● **DATA FOR PROCESSING**:
"""

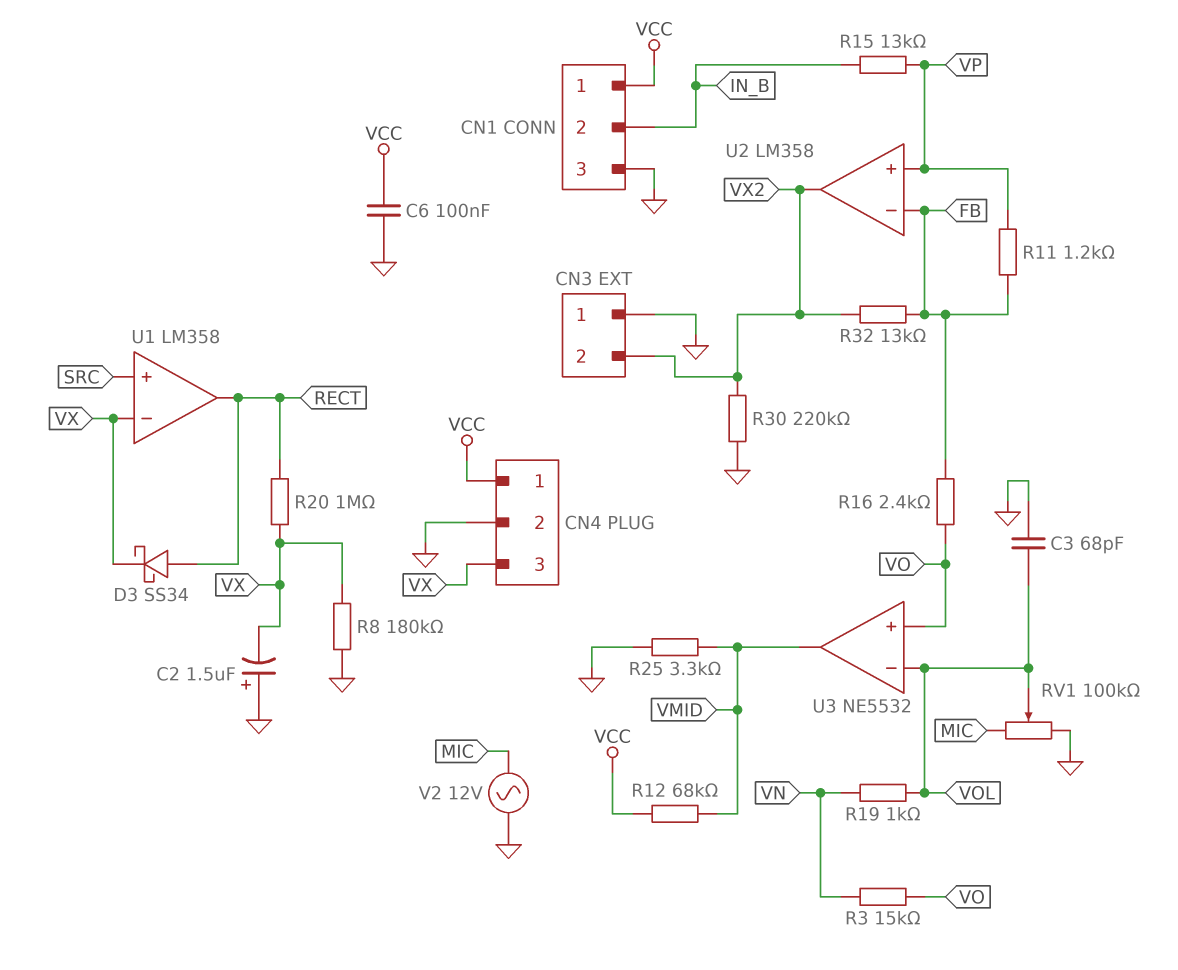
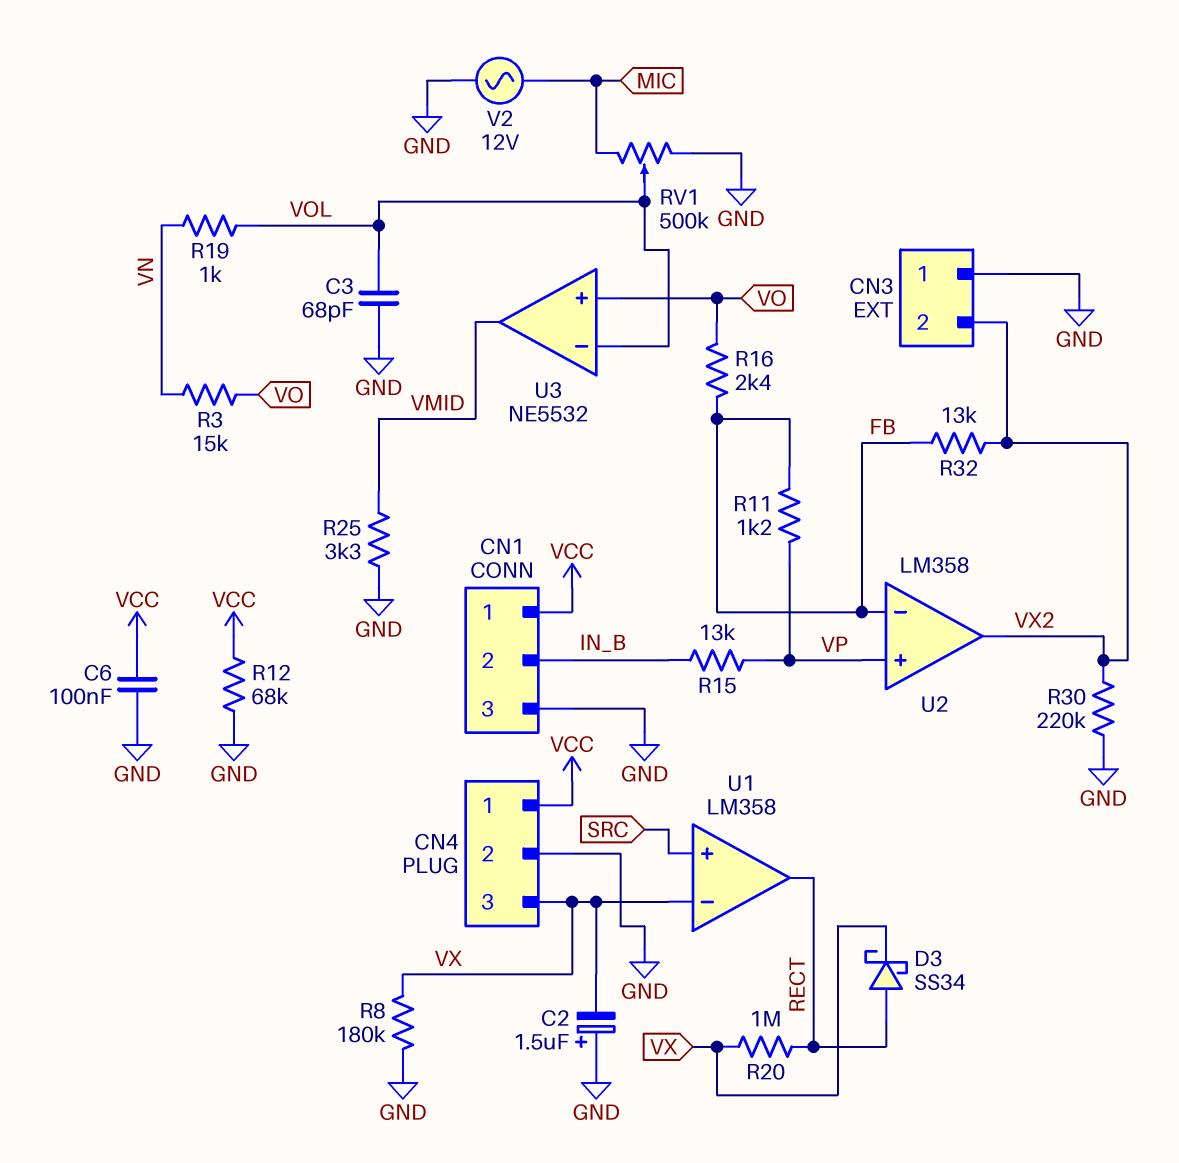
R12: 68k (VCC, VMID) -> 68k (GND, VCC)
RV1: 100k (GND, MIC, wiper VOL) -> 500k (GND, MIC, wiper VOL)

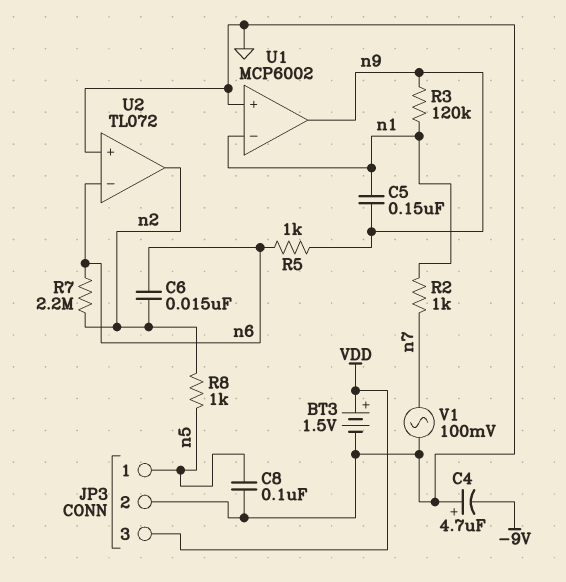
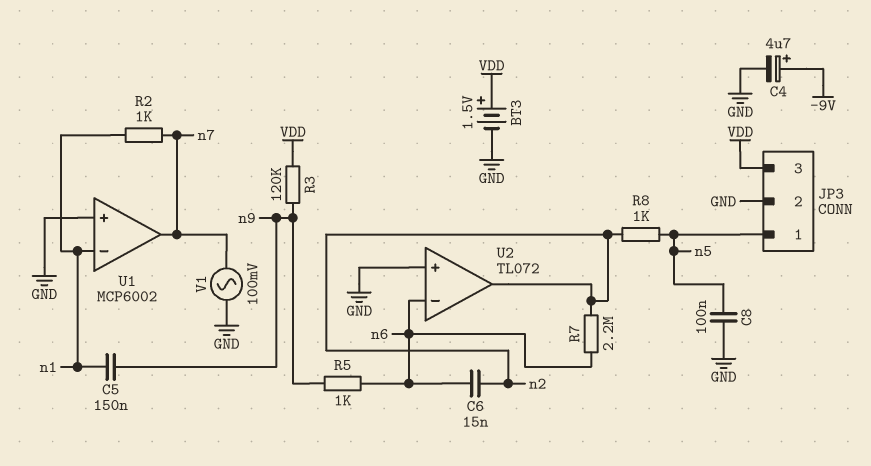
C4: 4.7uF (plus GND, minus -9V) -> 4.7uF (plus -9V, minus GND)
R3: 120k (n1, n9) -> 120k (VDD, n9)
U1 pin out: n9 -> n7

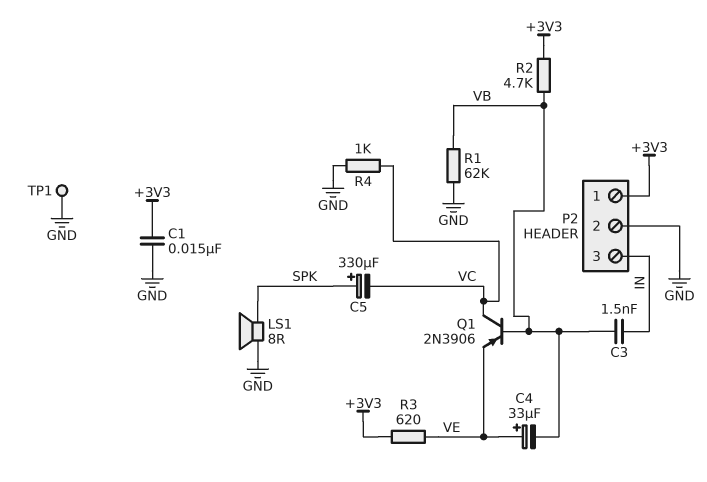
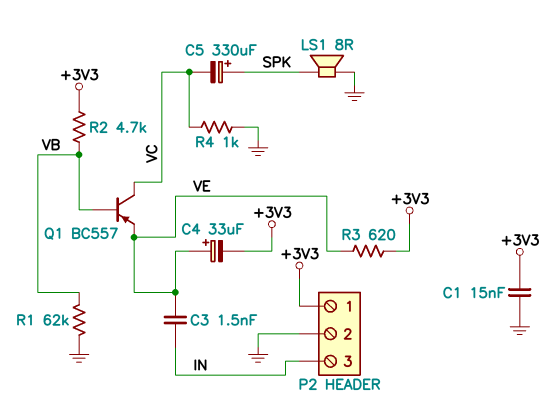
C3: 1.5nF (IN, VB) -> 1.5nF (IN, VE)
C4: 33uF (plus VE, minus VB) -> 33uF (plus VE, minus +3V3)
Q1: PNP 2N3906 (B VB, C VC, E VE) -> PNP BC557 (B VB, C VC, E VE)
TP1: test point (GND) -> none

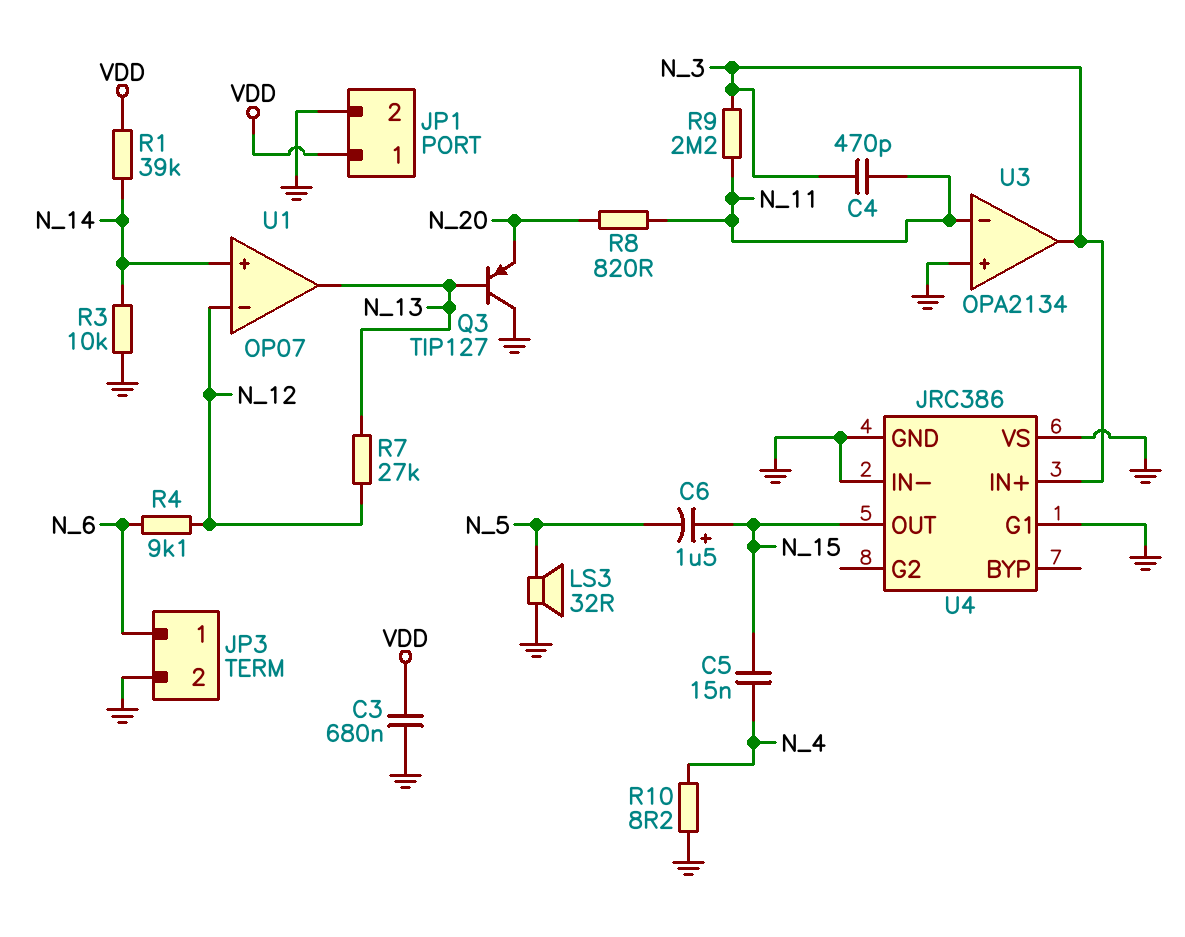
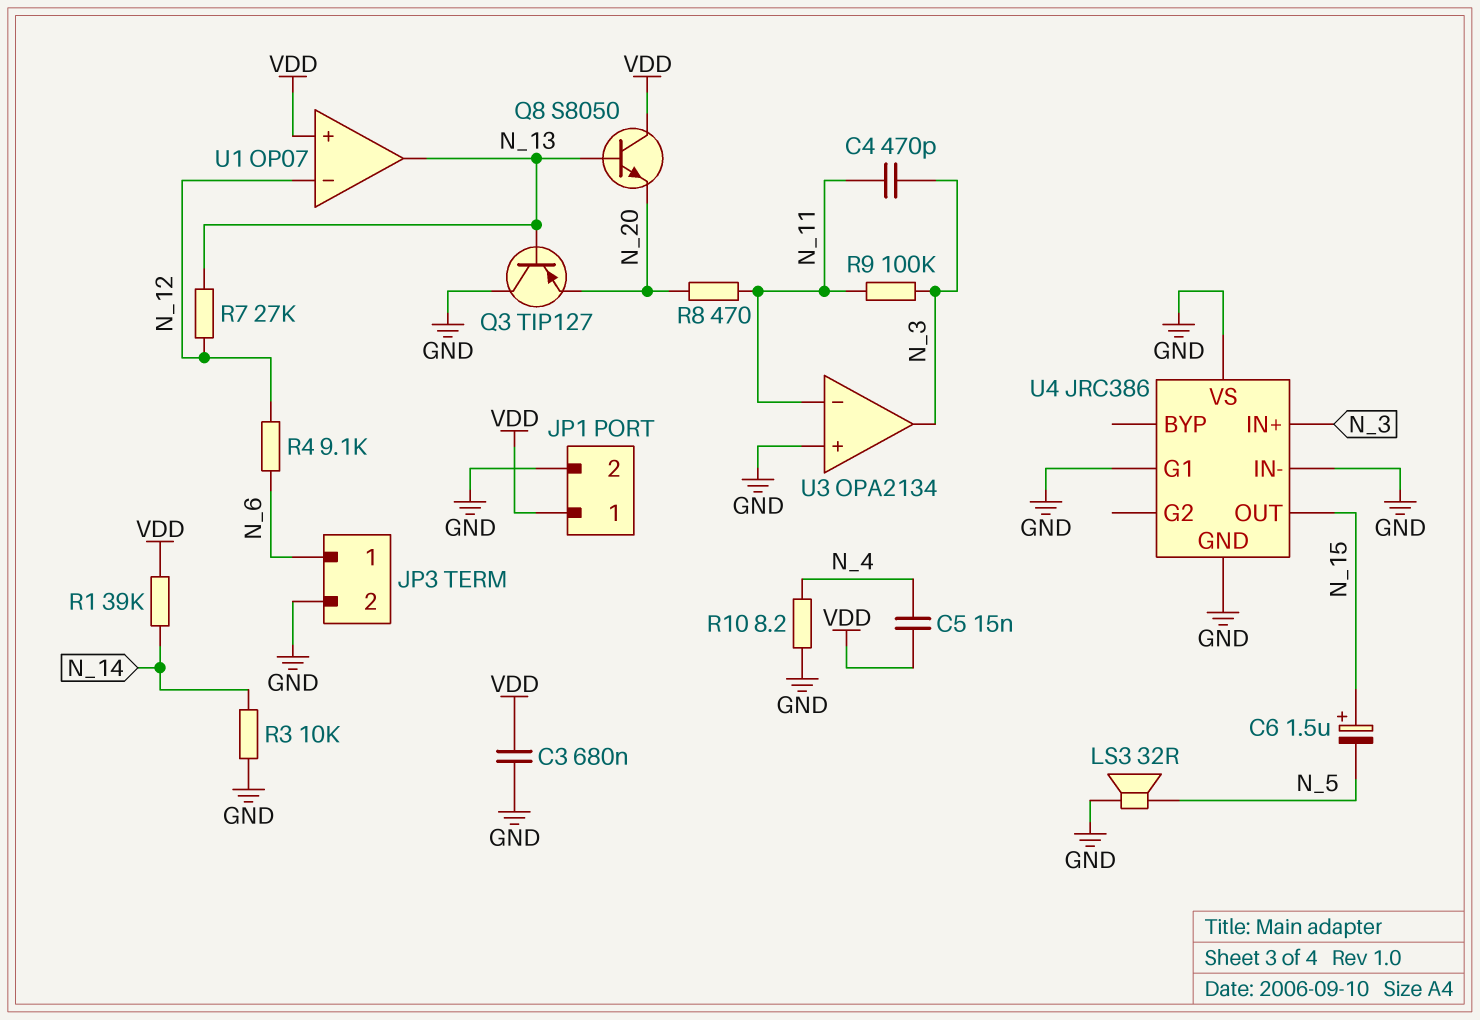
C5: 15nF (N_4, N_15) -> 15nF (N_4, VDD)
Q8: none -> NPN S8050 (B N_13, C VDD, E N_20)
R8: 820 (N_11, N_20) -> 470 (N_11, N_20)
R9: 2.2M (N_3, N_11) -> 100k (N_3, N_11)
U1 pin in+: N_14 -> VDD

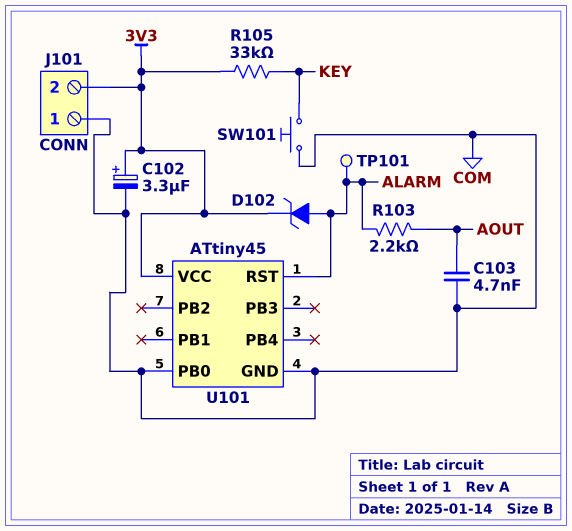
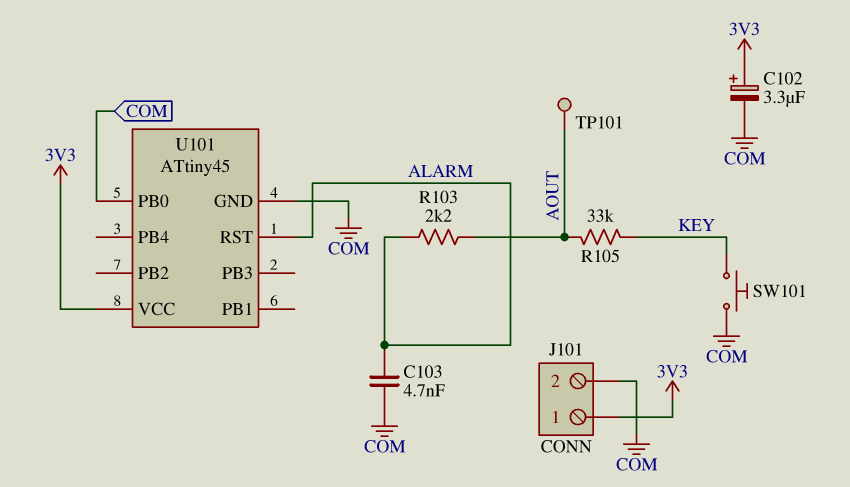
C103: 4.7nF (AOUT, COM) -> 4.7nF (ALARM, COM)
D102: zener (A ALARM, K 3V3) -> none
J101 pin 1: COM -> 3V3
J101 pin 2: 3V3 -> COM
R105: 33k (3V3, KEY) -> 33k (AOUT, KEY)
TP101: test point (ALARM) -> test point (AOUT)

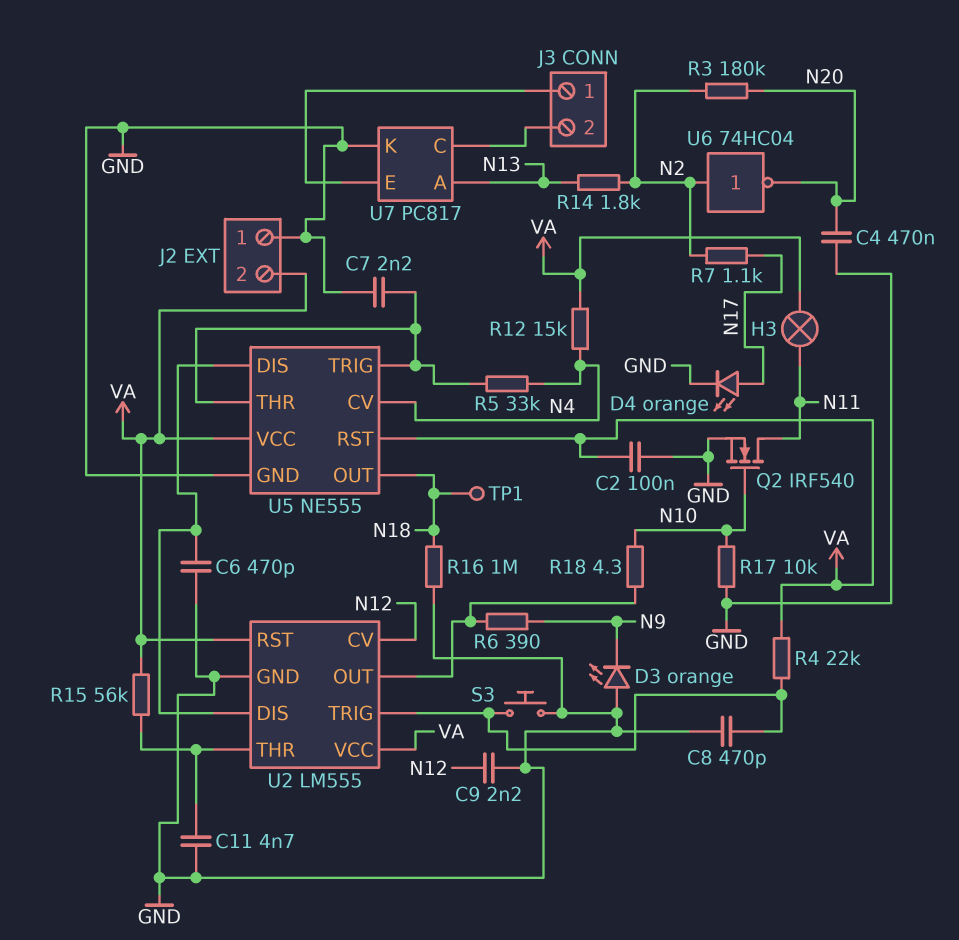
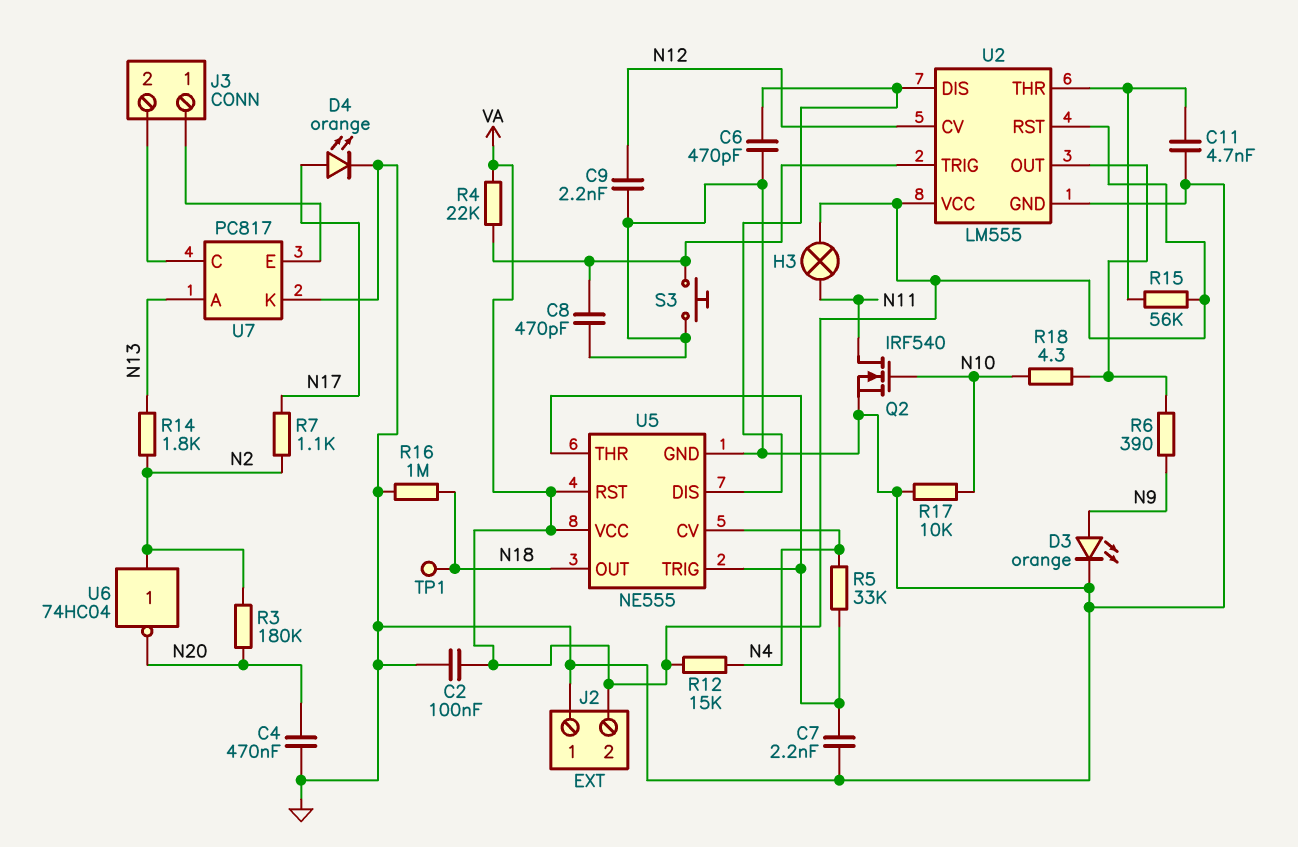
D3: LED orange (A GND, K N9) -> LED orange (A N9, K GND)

"""

● **WHAT THE TASK ASKS**: Set the lines down exactly as they stand, from the one containing "C3: 1.5nF (IN, VB) -> 1.5nF (IN, VE)" through the end of the listing, omitting every picture.

● **RESULT OF THE EXERCISE**:
C3: 1.5nF (IN, VB) -> 1.5nF (IN, VE)
C4: 33uF (plus VE, minus VB) -> 33uF (plus VE, minus +3V3)
Q1: PNP 2N3906 (B VB, C VC, E VE) -> PNP BC557 (B VB, C VC, E VE)
TP1: test point (GND) -> none

C5: 15nF (N_4, N_15) -> 15nF (N_4, VDD)
Q8: none -> NPN S8050 (B N_13, C VDD, E N_20)
R8: 820 (N_11, N_20) -> 470 (N_11, N_20)
R9: 2.2M (N_3, N_11) -> 100k (N_3, N_11)
U1 pin in+: N_14 -> VDD

C103: 4.7nF (AOUT, COM) -> 4.7nF (ALARM, COM)
D102: zener (A ALARM, K 3V3) -> none
J101 pin 1: COM -> 3V3
J101 pin 2: 3V3 -> COM
R105: 33k (3V3, KEY) -> 33k (AOUT, KEY)
TP101: test point (ALARM) -> test point (AOUT)

D3: LED orange (A GND, K N9) -> LED orange (A N9, K GND)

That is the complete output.